Shape transformation data:

● ● ● ●

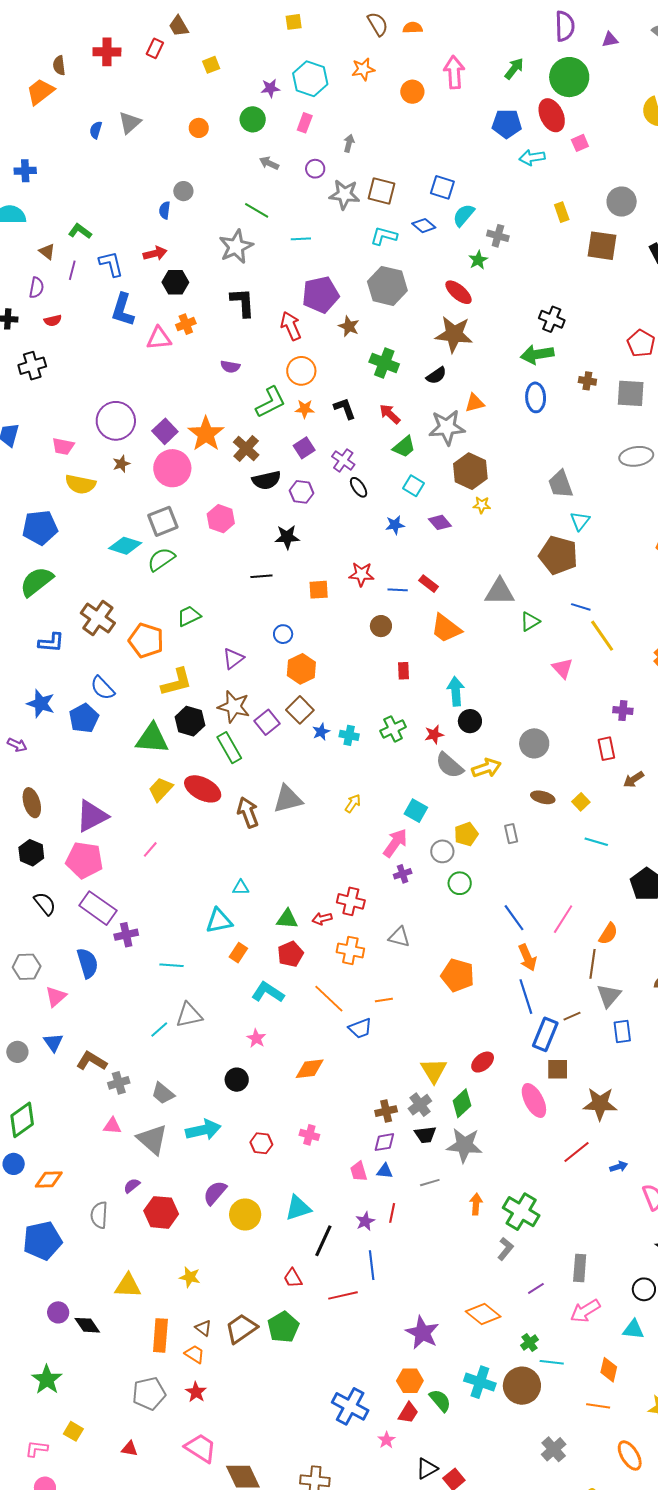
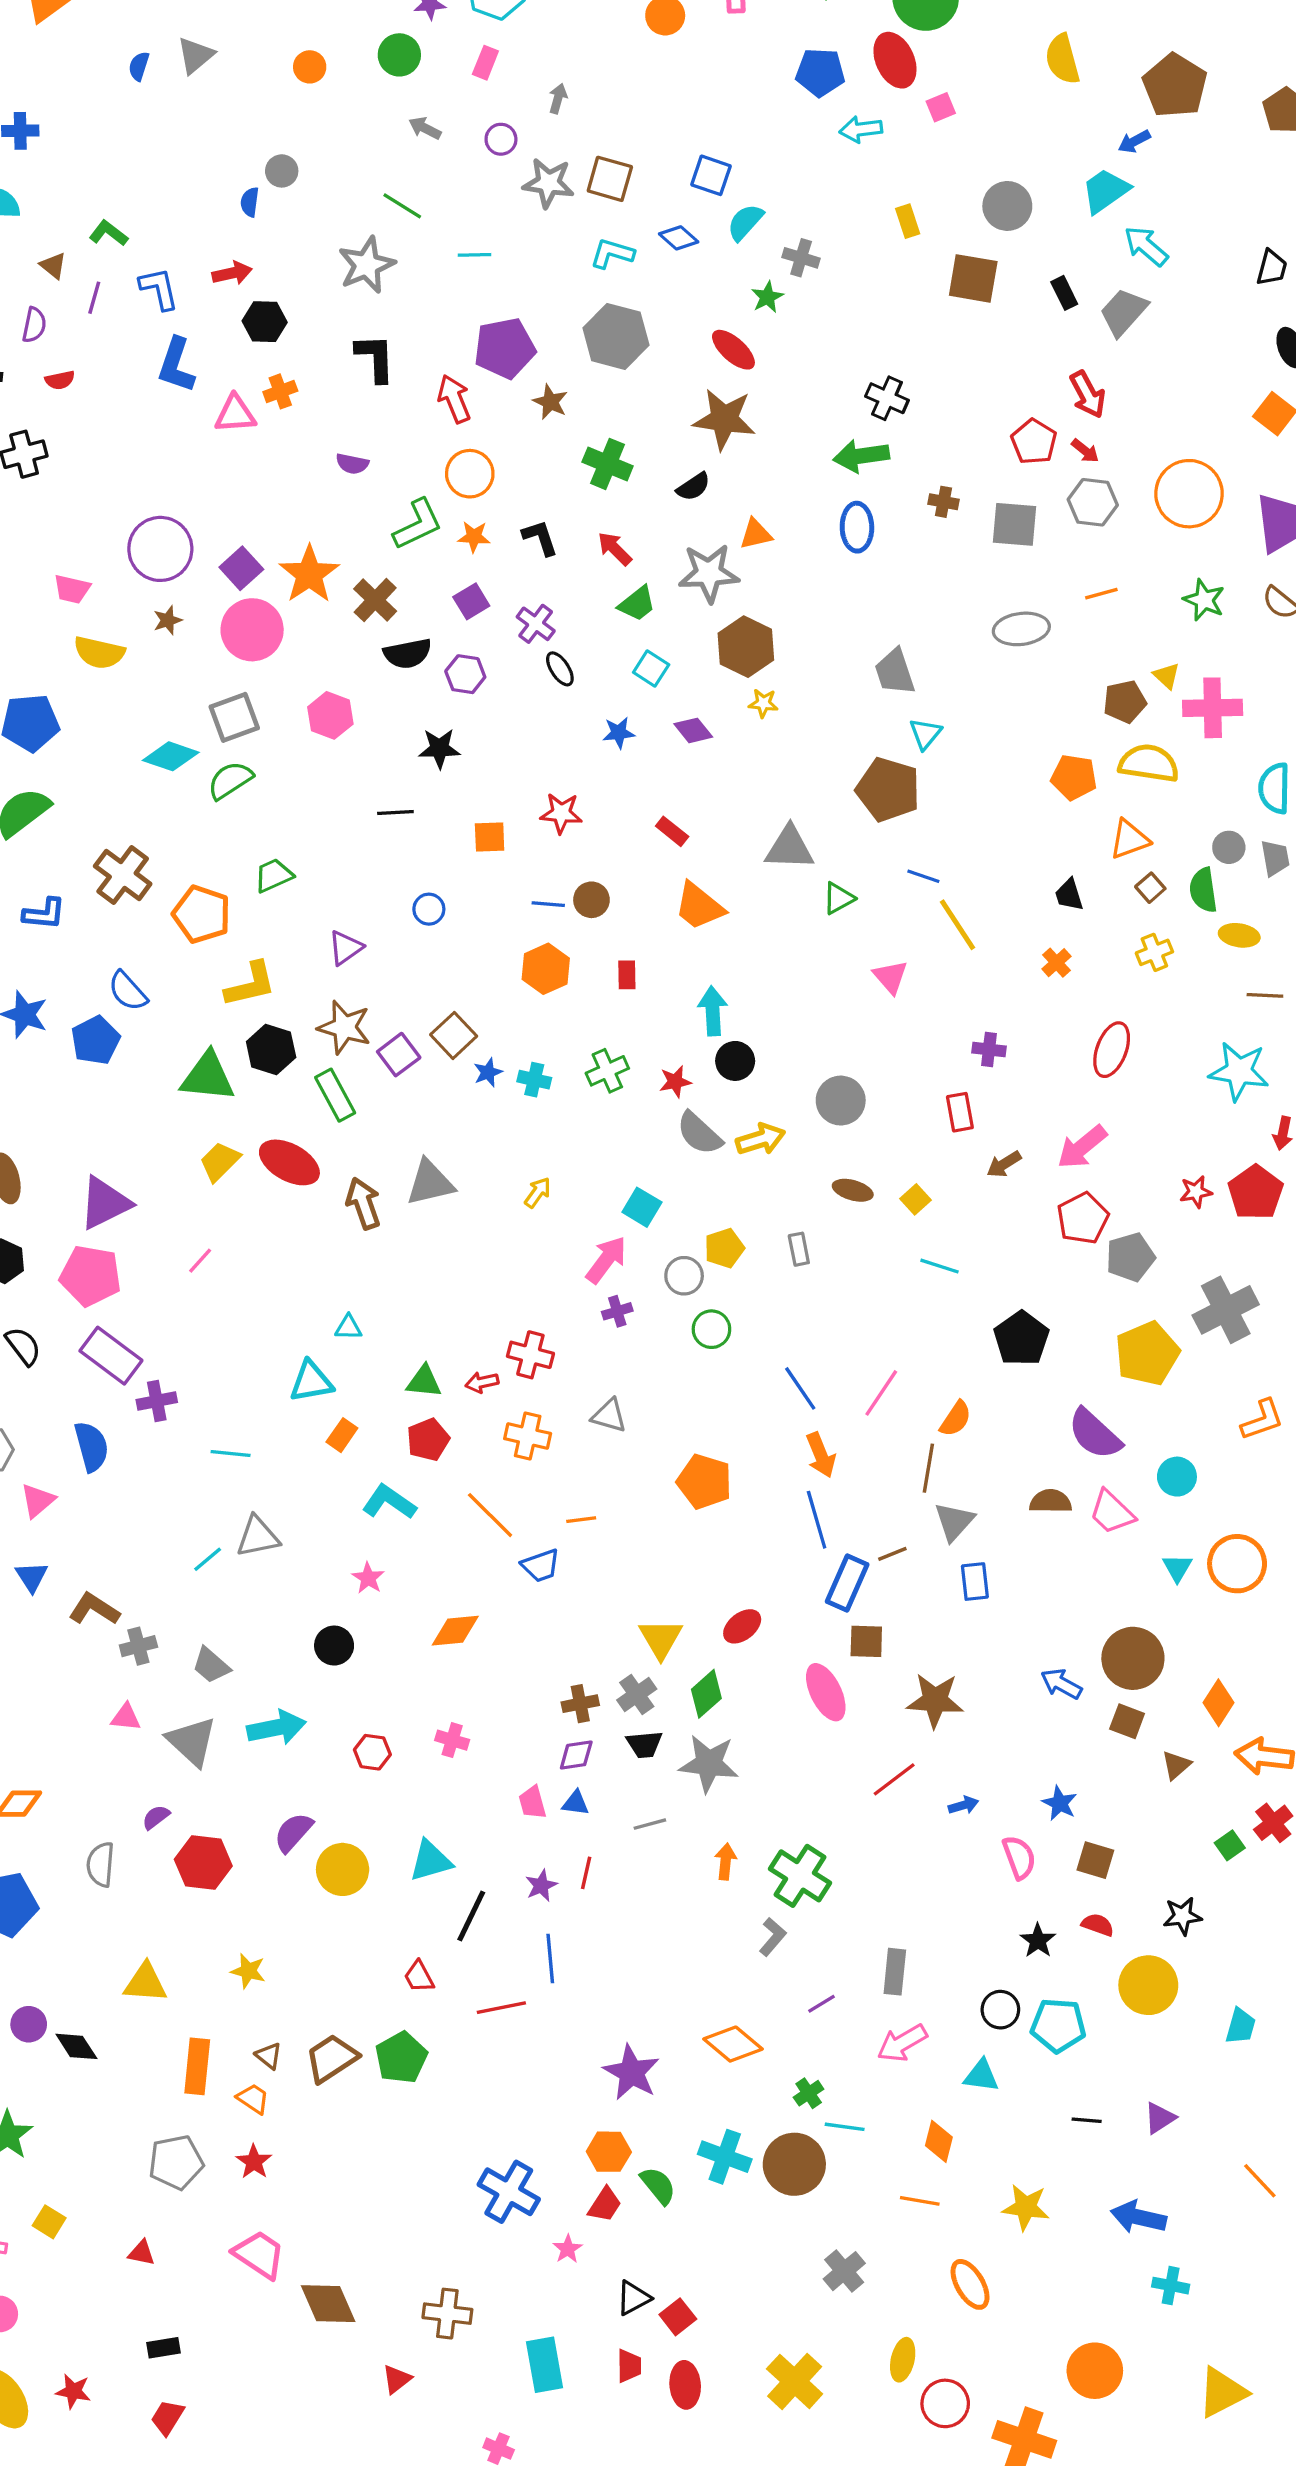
blue line: (398, 590) -> (548, 904), moved
orange hexagon: (301, 669) -> (546, 969), moved

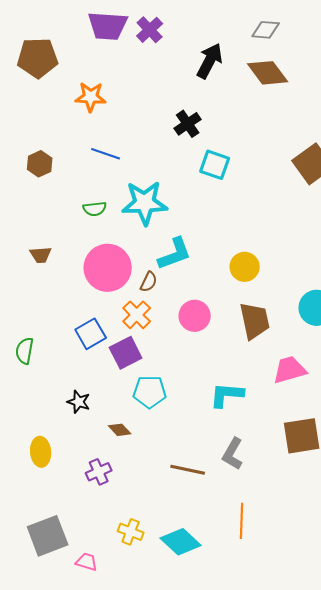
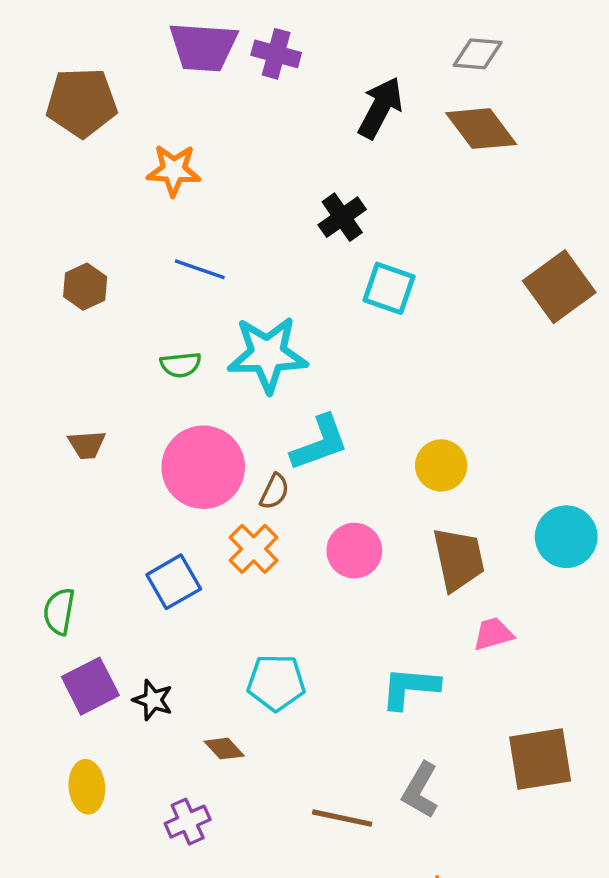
purple cross: (150, 30) -> (276, 54), turned -32
purple square: (126, 353) -> (90, 686), moved
pink trapezoid: (290, 370) -> (493, 634), moved, size x0.7

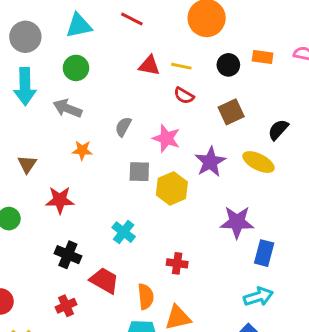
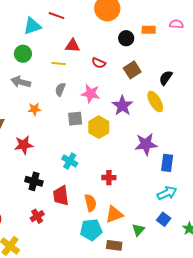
cyan triangle: (79, 26) -> (32, 26), moved
yellow line: (181, 66) -> (59, 64), moved
yellow ellipse: (258, 162) -> (155, 102), turned 40
red trapezoid: (104, 281) -> (61, 196), turned -120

● ● ● ●

How to complete this task: Before copying the data, remove the pictures. Then repeat the rest exactly.

Solution for this task:
blue line: (398, 590) -> (548, 904), moved
orange hexagon: (301, 669) -> (546, 969), moved

purple cross: (150, 30) -> (276, 54), turned -32
purple square: (126, 353) -> (90, 686), moved
pink trapezoid: (290, 370) -> (493, 634), moved, size x0.7

cyan triangle: (79, 26) -> (32, 26), moved
yellow line: (181, 66) -> (59, 64), moved
yellow ellipse: (258, 162) -> (155, 102), turned 40
red trapezoid: (104, 281) -> (61, 196), turned -120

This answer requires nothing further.